-------- Entries supplied
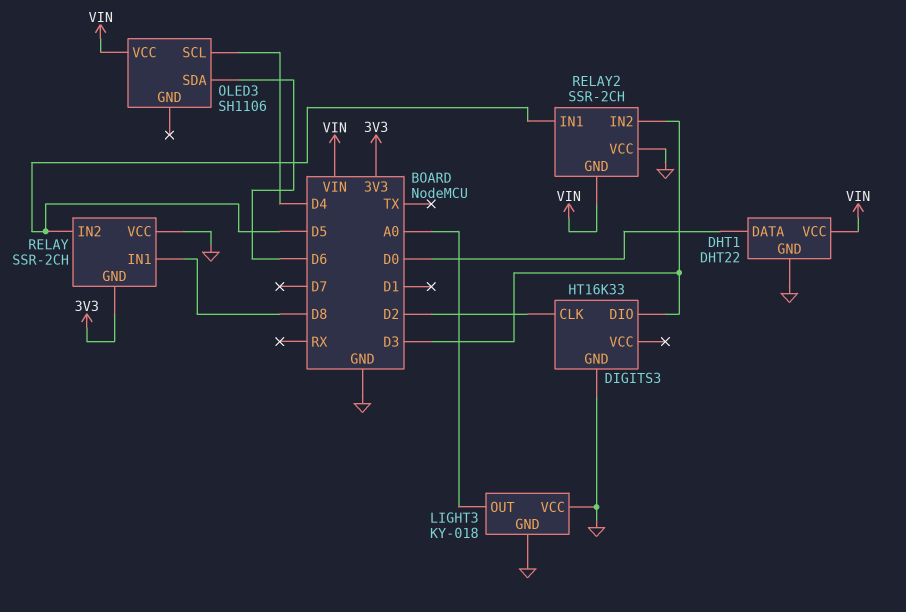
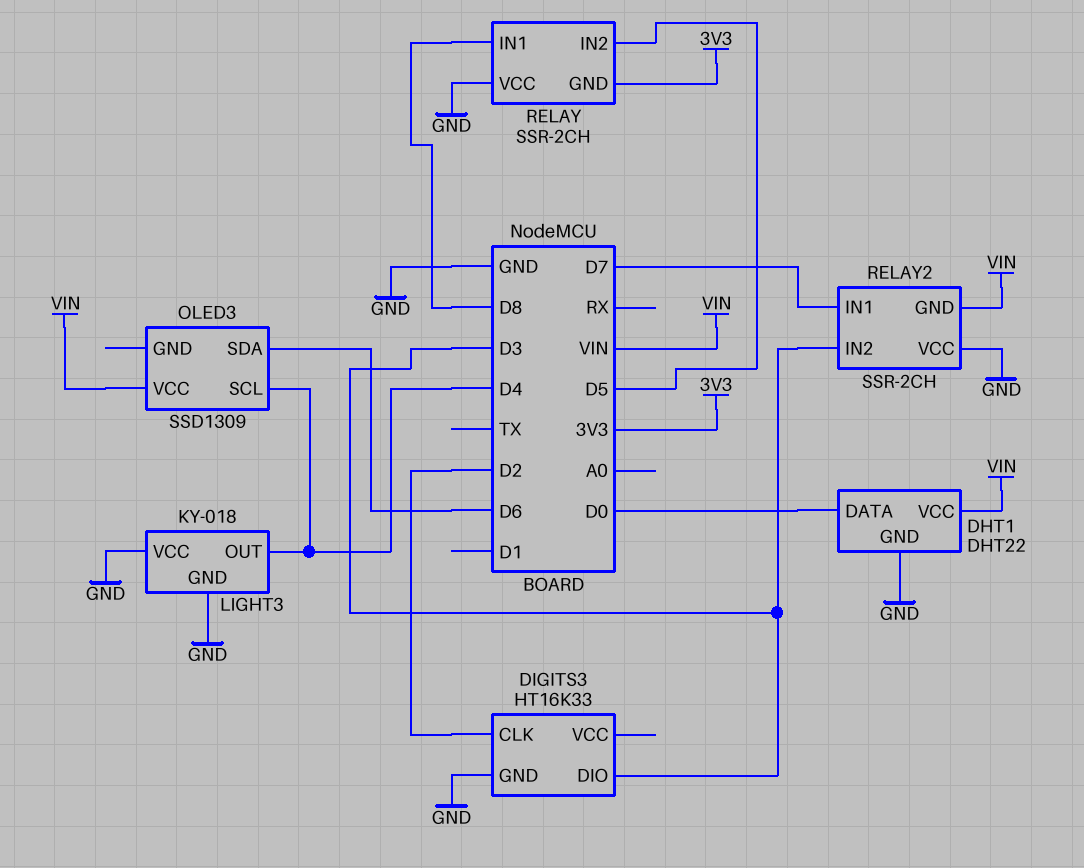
LIGHT3 pin OUT: A0 -> D4
OLED3: SH1106 -> SSD1309
RELAY2 pin IN1: D5 -> D7

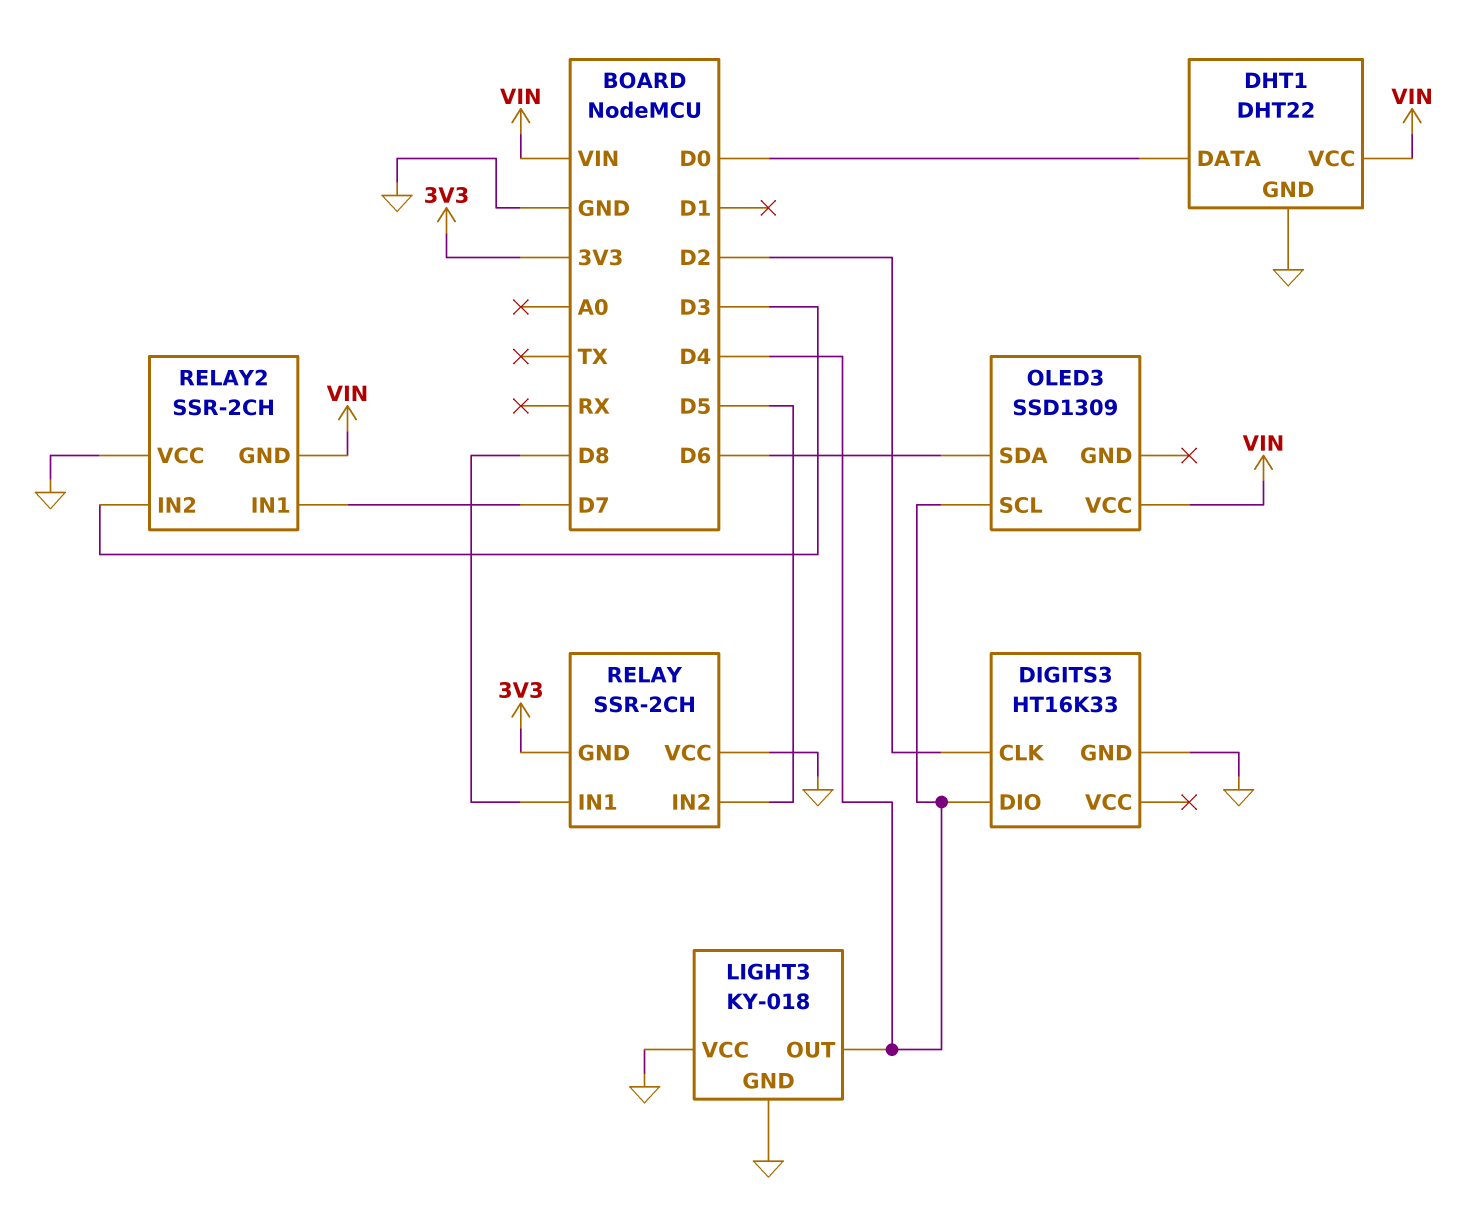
DIGITS3 pin DIO: D3 -> D4

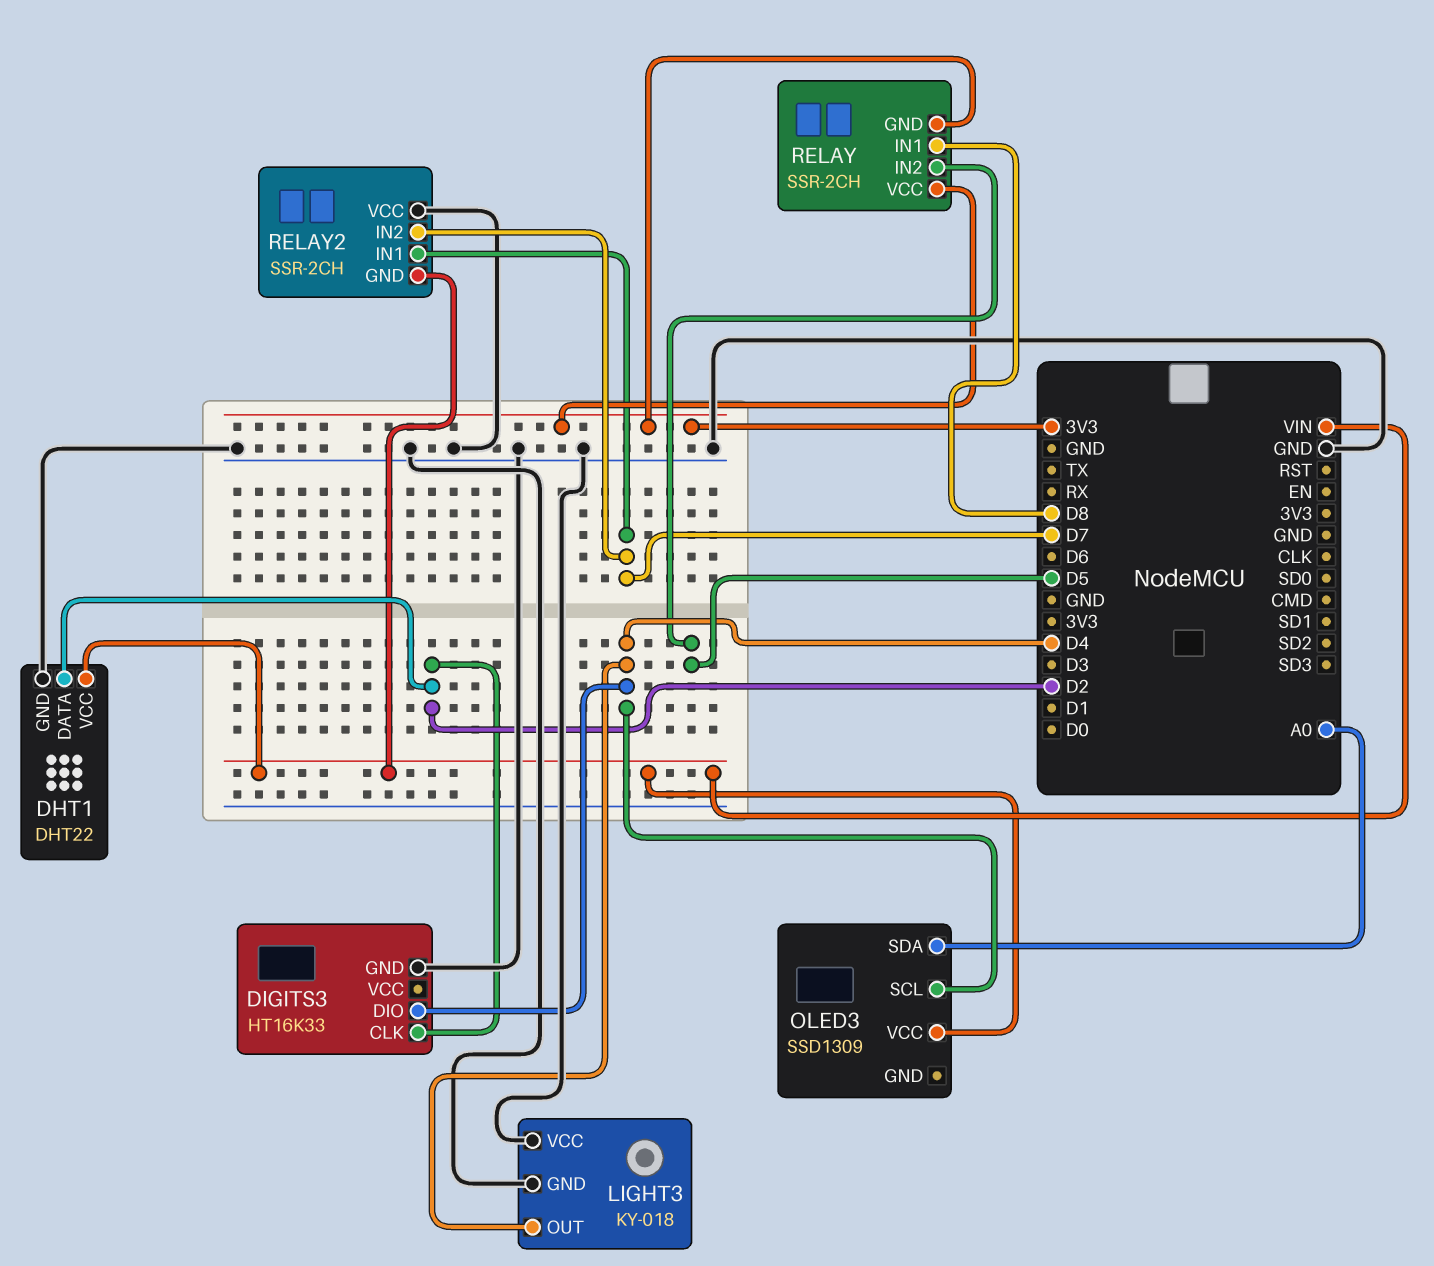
DHT1 pin DATA: D0 -> D2
OLED3 pin SDA: D6 -> A0
RELAY pin VCC: GND -> 3V3
RELAY2 pin IN2: D3 -> D7

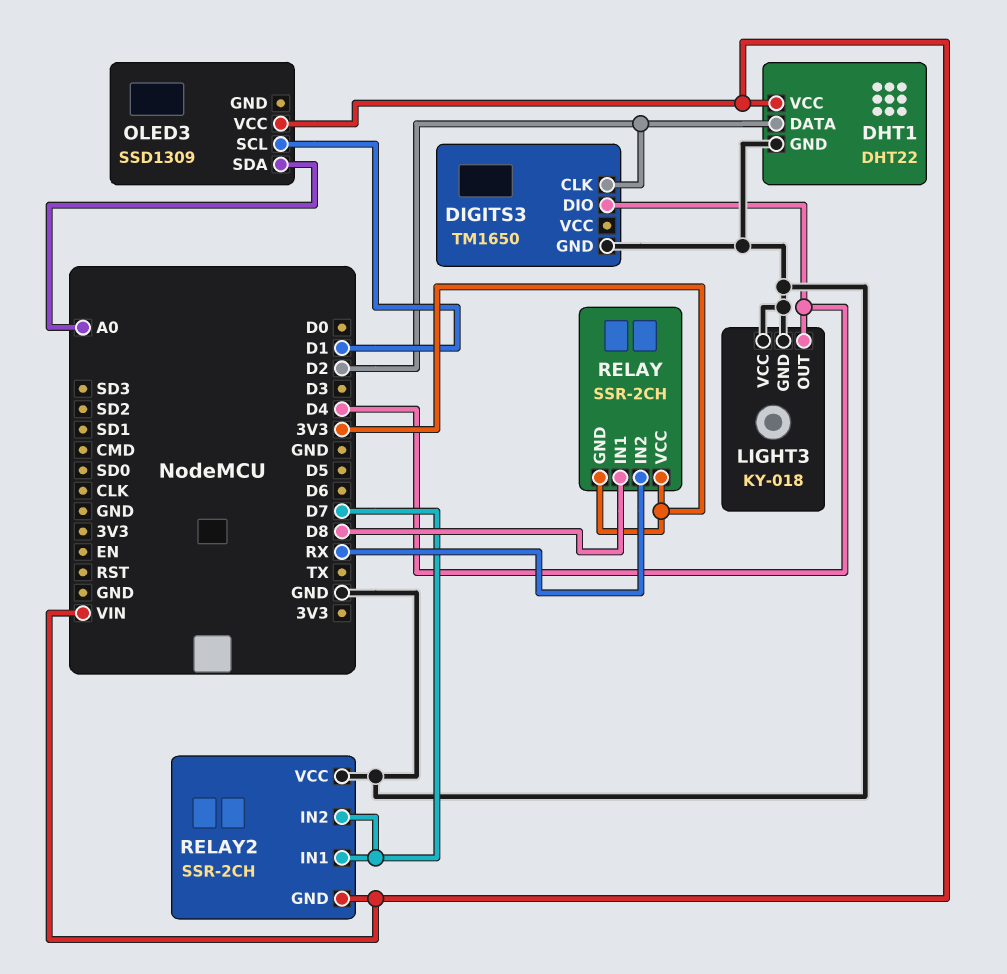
DIGITS3: HT16K33 -> TM1650
OLED3 pin SCL: D4 -> D1
RELAY pin IN2: D5 -> RX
----------------
Exercise details. Set down, word for word, only the lines running from the line with "OLED3 pin SDA: D6 -> A0" through the final line of the entries above, omitting all pictures.

Your solution.
OLED3 pin SDA: D6 -> A0
RELAY pin VCC: GND -> 3V3
RELAY2 pin IN2: D3 -> D7

DIGITS3: HT16K33 -> TM1650
OLED3 pin SCL: D4 -> D1
RELAY pin IN2: D5 -> RX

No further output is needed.